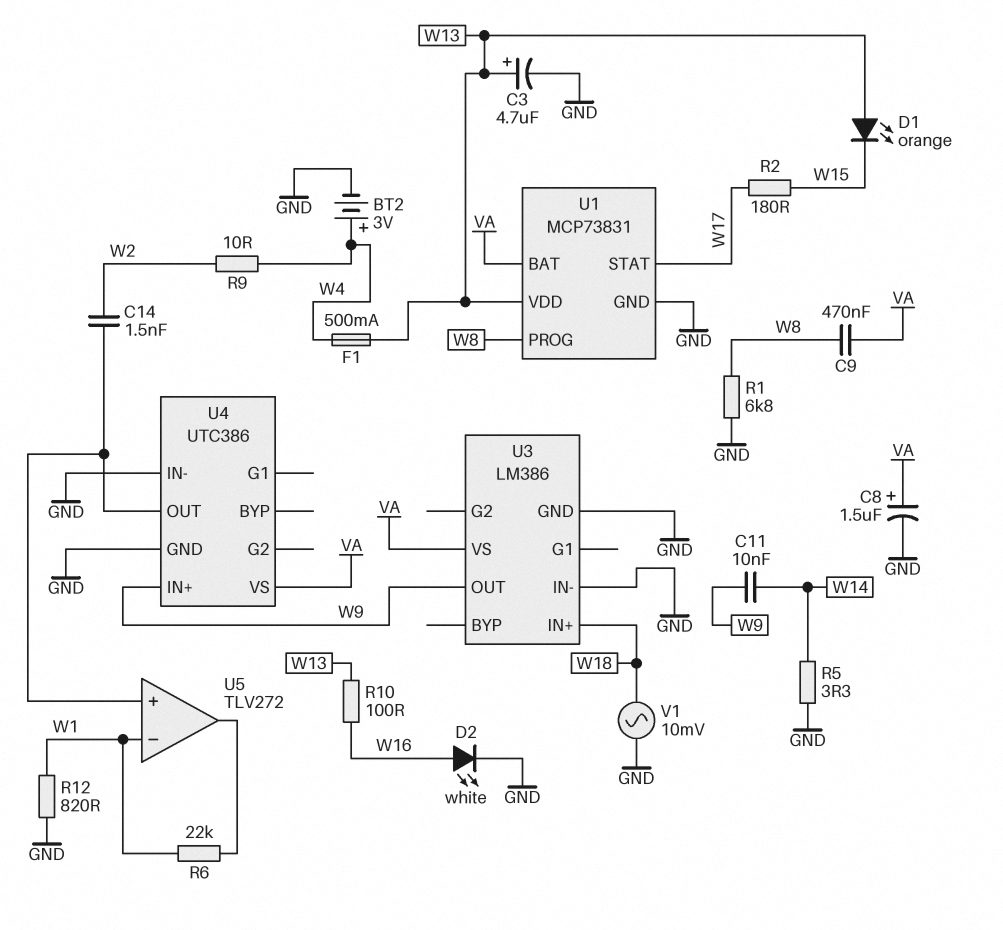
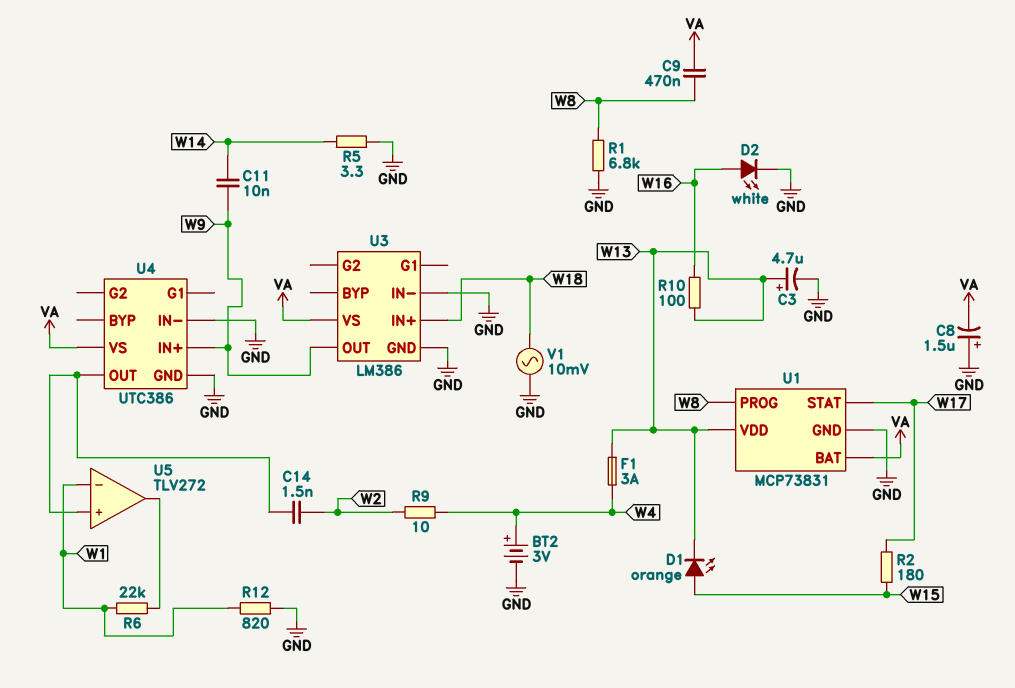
C8: 1.5uF (plus VA, minus GND) -> 1.5uF (plus GND, minus VA)
D1: LED orange (A W13, K W15) -> LED orange (A W15, K W13)
F1: 500mA (W4, W13) -> 3A (W4, W13)

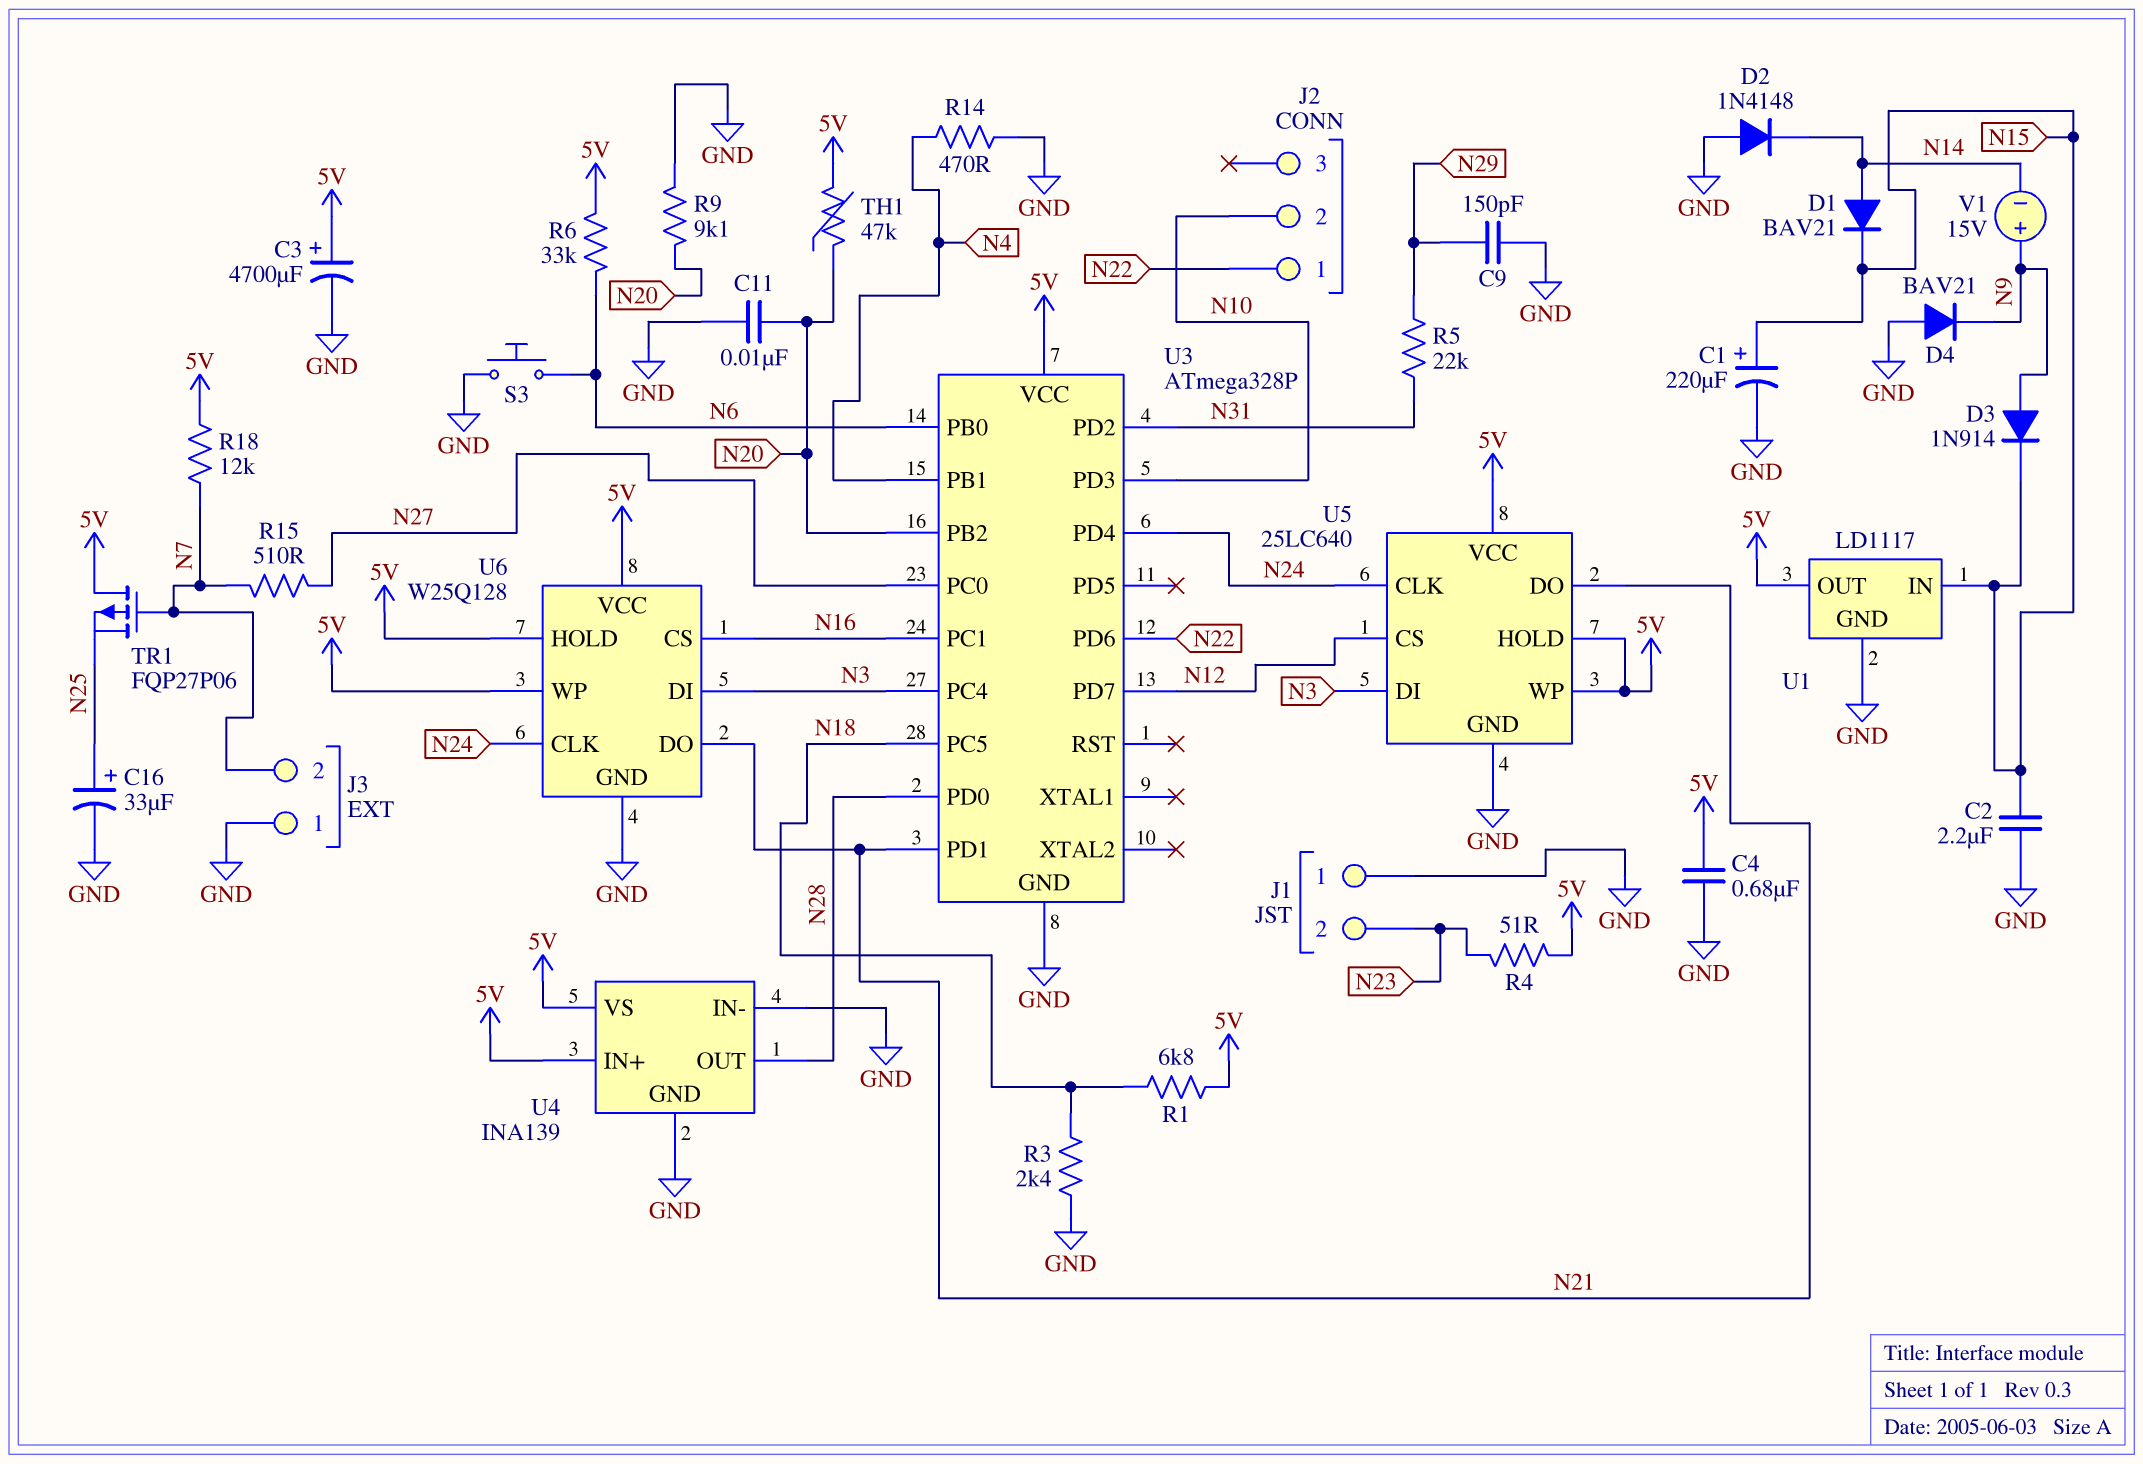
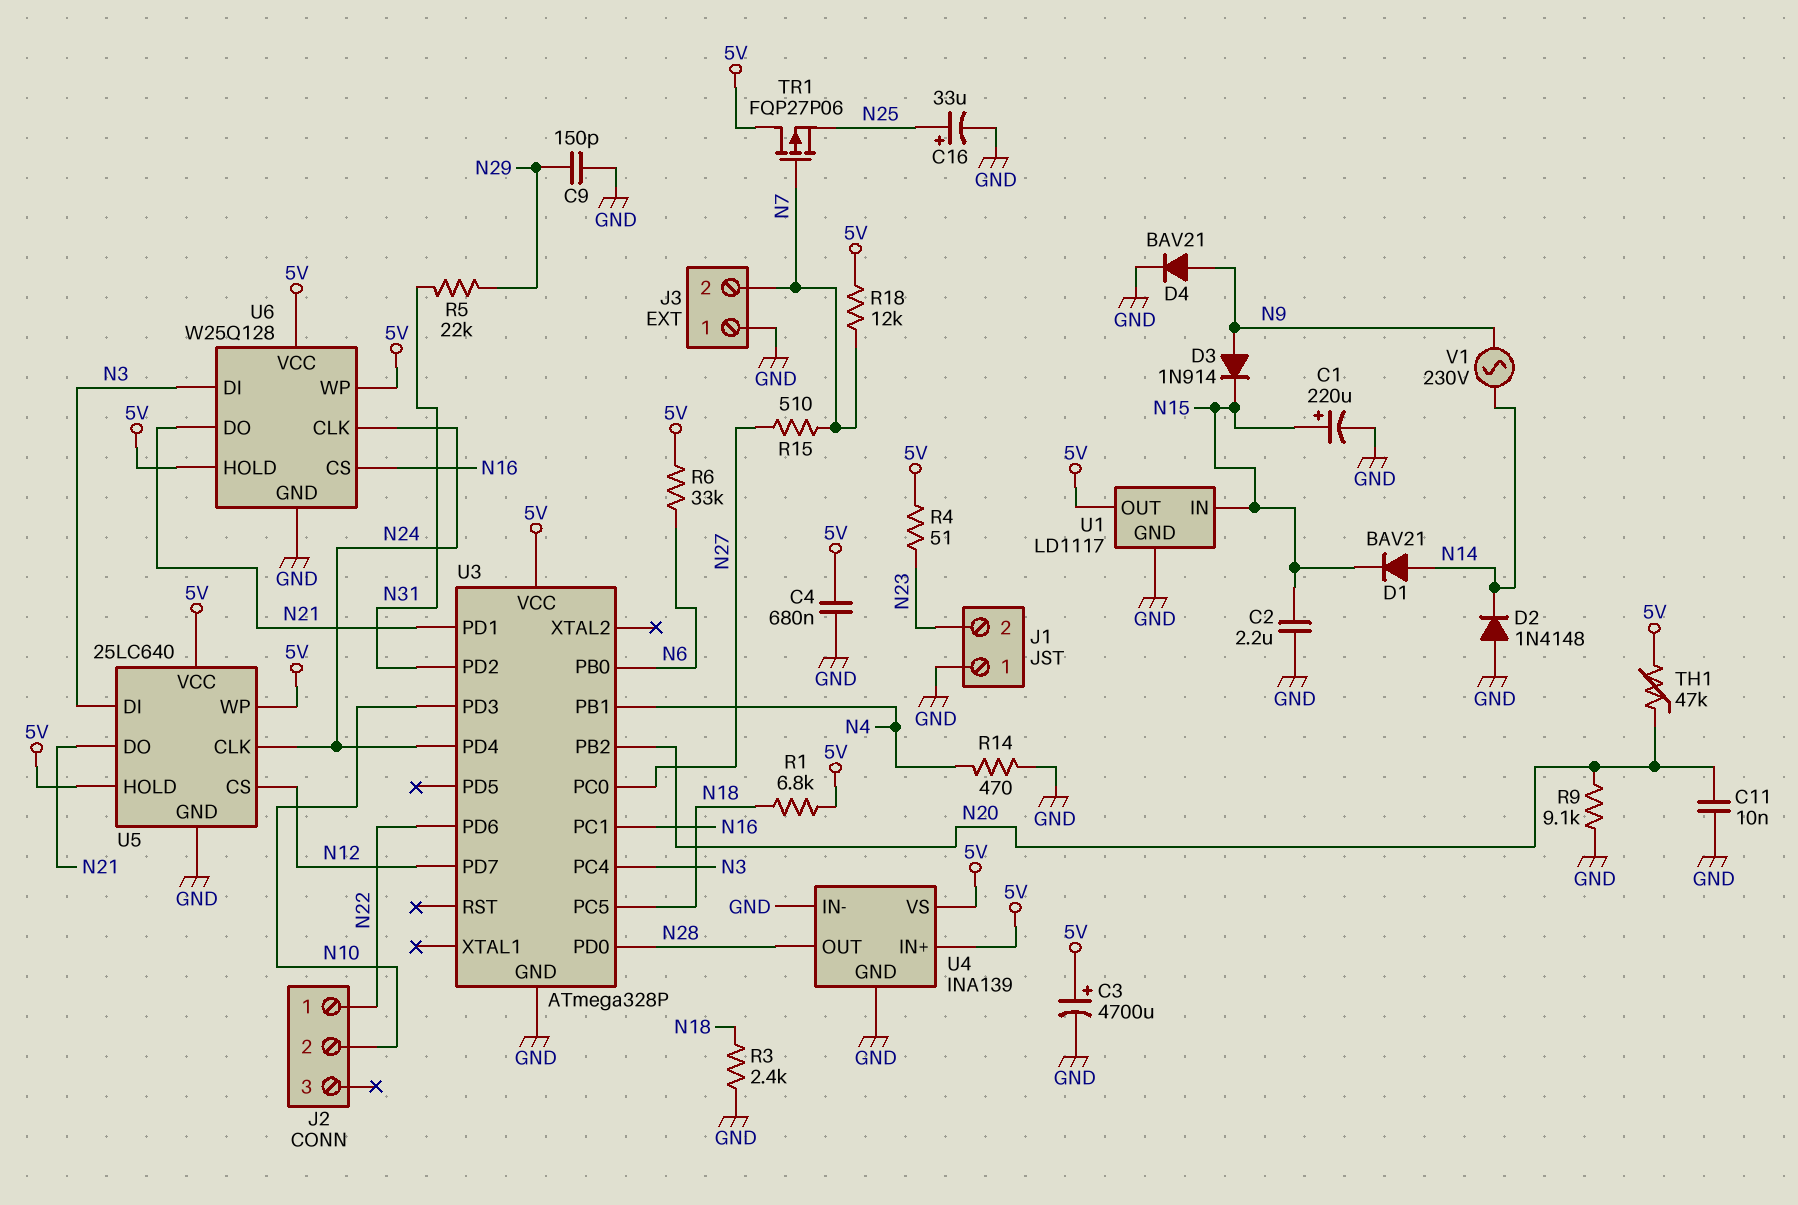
D4: diode BAV21 (A GND, K N9) -> diode BAV21 (A N9, K GND)
S3: button (GND, N6) -> none
V1: 15V (plus N9, minus N14) -> AC 230V (N9, N14)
——————————
WHAT THIS TASK INVOLVES ::
Looking at the entries above, find how many lines include the word "minus" and write that number alone.

SOLUTION BELOW ::
2